§ YOUR TASK: Reproduce the records starting at the line containing "Brambleby [527, 173]" and ending at the last line of the records, substituting "sturdy" for "robust" and leaving everything else unchanged.

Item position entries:

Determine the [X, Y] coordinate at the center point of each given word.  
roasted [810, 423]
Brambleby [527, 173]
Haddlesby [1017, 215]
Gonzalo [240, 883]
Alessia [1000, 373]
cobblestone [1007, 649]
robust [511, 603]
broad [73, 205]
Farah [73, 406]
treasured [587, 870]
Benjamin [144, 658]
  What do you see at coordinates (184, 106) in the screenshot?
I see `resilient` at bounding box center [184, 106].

§ RESULT OF THE EXERCISE:
Brambleby [527, 173]
Haddlesby [1017, 215]
Gonzalo [240, 883]
Alessia [1000, 373]
cobblestone [1007, 649]
sturdy [511, 603]
broad [73, 205]
Farah [73, 406]
treasured [587, 870]
Benjamin [144, 658]
  What do you see at coordinates (184, 106) in the screenshot?
I see `resilient` at bounding box center [184, 106].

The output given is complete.